* **What you are asked to do**
Copy nothing but the text: reproduce each line of the listing exactly and leave the pictures out.
Segment Start: Data extract
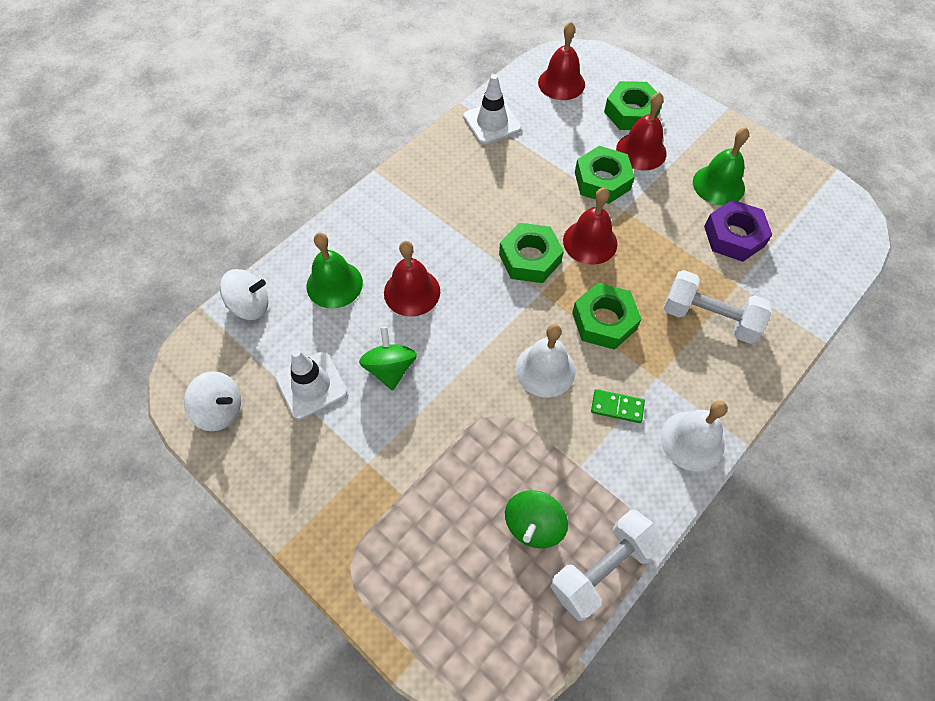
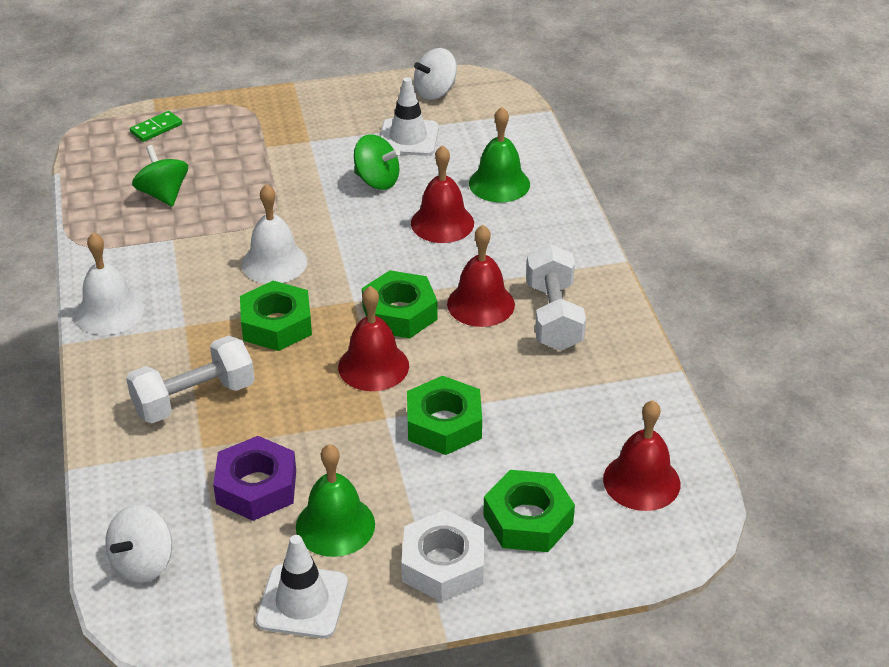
camera: 125 degrees right, 20 degrees down
white spinning top [220,269,269,320] -> white spinning top moved to [105,505,172,583]
white traffic cone [463,74,522,145] -> white traffic cone moved to [256,535,348,638]
white dumbbell [550,510,665,621] -> white dumbbell moved to [526,244,586,351]
green domino [591,389,645,423] -> green domino moved to [130,111,182,142]
red bell [616,92,667,171] -> red bell moved to [447,225,515,327]
none -> white nut [401,510,485,602]

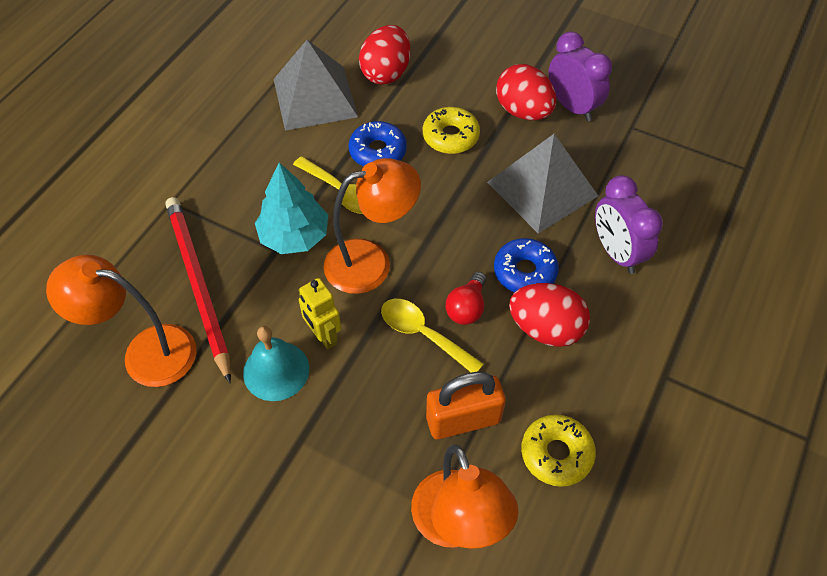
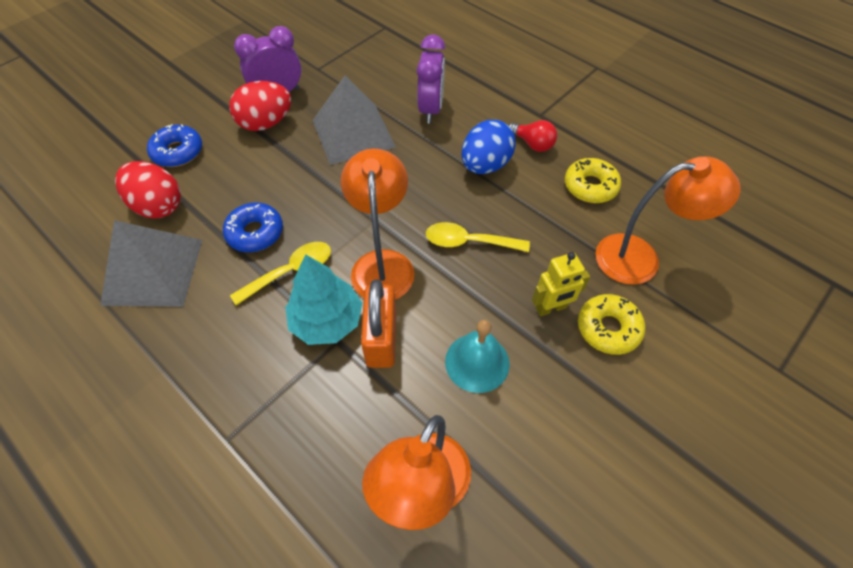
camera: 75 degrees left, 0 degrees up
red pencil [166,197,231,383] -> none
yellow robot [298,278,341,349] -> yellow robot moved to [532,252,590,317]
yellow spoon [381,299,484,372] -> yellow spoon turned 45 degrees clockwise [426,222,530,252]
yellow donut [423,107,480,154] -> yellow donut moved to [578,294,645,355]
orange padlock [426,372,506,439] -> orange padlock moved to [361,279,396,368]
red light bulb [446,272,486,325] -> red light bulb moved to [508,120,557,152]
blue donut [494,238,559,292] -> blue donut moved to [147,124,202,167]
red egg [509,283,590,347] -> blue egg [461,120,516,174]
purple clock [595,175,663,274] -> purple clock turned 75 degrees counterclockwise [417,34,445,123]

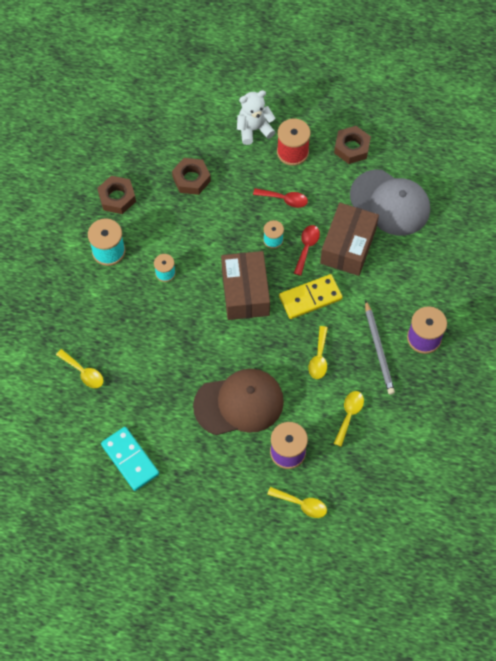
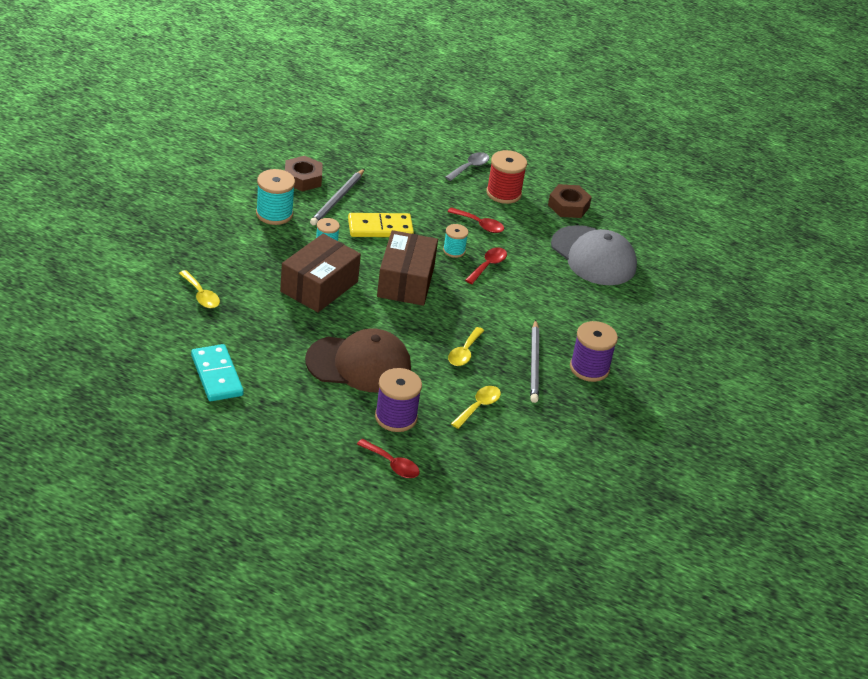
camera: 10 degrees right, 25 degrees down
brown nut [172,158,211,195] -> none
white teddy bear [237,90,275,145] -> grey spoon [445,152,489,181]
yellow spoon [267,487,327,518] -> red spoon [357,439,420,478]
yellow domino [279,274,343,319] -> yellow domino moved to [348,213,414,237]
brown box [320,203,379,276] -> brown box moved to [280,234,361,312]
none -> grey pencil [310,169,365,226]

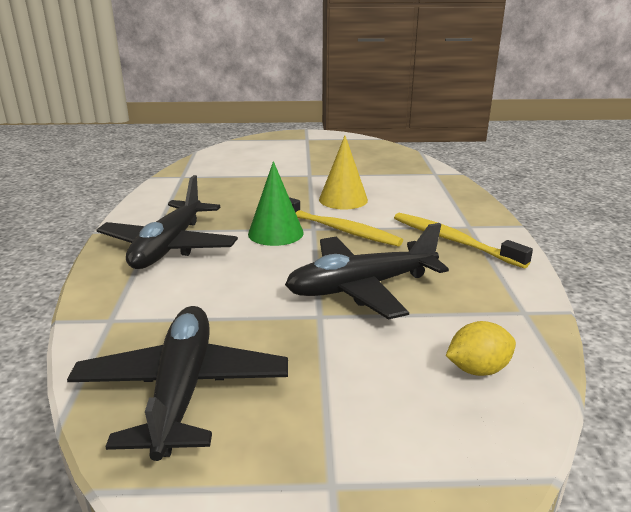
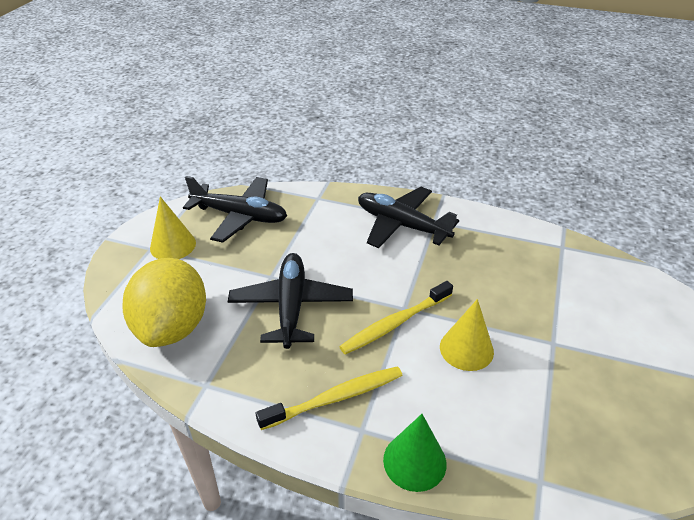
camera: 110 degrees right, 15 degrees up
green cone [248,161,304,246] -> green cone moved to [383,414,446,492]
yellow lemon [446,321,516,376] -> yellow lemon [122,258,206,347], size x2.30
none -> yellow cone [150,196,196,259]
Segment End: Data extract
* **Solution**
camera: 125 degrees right, 20 degrees down
white spinning top [220,269,269,320] -> white spinning top moved to [105,505,172,583]
white traffic cone [463,74,522,145] -> white traffic cone moved to [256,535,348,638]
white dumbbell [550,510,665,621] -> white dumbbell moved to [526,244,586,351]
green domino [591,389,645,423] -> green domino moved to [130,111,182,142]
red bell [616,92,667,171] -> red bell moved to [447,225,515,327]
none -> white nut [401,510,485,602]

camera: 75 degrees left, 0 degrees up
red pencil [166,197,231,383] -> none
yellow robot [298,278,341,349] -> yellow robot moved to [532,252,590,317]
yellow spoon [381,299,484,372] -> yellow spoon turned 45 degrees clockwise [426,222,530,252]
yellow donut [423,107,480,154] -> yellow donut moved to [578,294,645,355]
orange padlock [426,372,506,439] -> orange padlock moved to [361,279,396,368]
red light bulb [446,272,486,325] -> red light bulb moved to [508,120,557,152]
blue donut [494,238,559,292] -> blue donut moved to [147,124,202,167]
red egg [509,283,590,347] -> blue egg [461,120,516,174]
purple clock [595,175,663,274] -> purple clock turned 75 degrees counterclockwise [417,34,445,123]

camera: 10 degrees right, 25 degrees down
brown nut [172,158,211,195] -> none
white teddy bear [237,90,275,145] -> grey spoon [445,152,489,181]
yellow spoon [267,487,327,518] -> red spoon [357,439,420,478]
yellow domino [279,274,343,319] -> yellow domino moved to [348,213,414,237]
brown box [320,203,379,276] -> brown box moved to [280,234,361,312]
none -> grey pencil [310,169,365,226]

camera: 110 degrees right, 15 degrees up
green cone [248,161,304,246] -> green cone moved to [383,414,446,492]
yellow lemon [446,321,516,376] -> yellow lemon [122,258,206,347], size x2.30
none -> yellow cone [150,196,196,259]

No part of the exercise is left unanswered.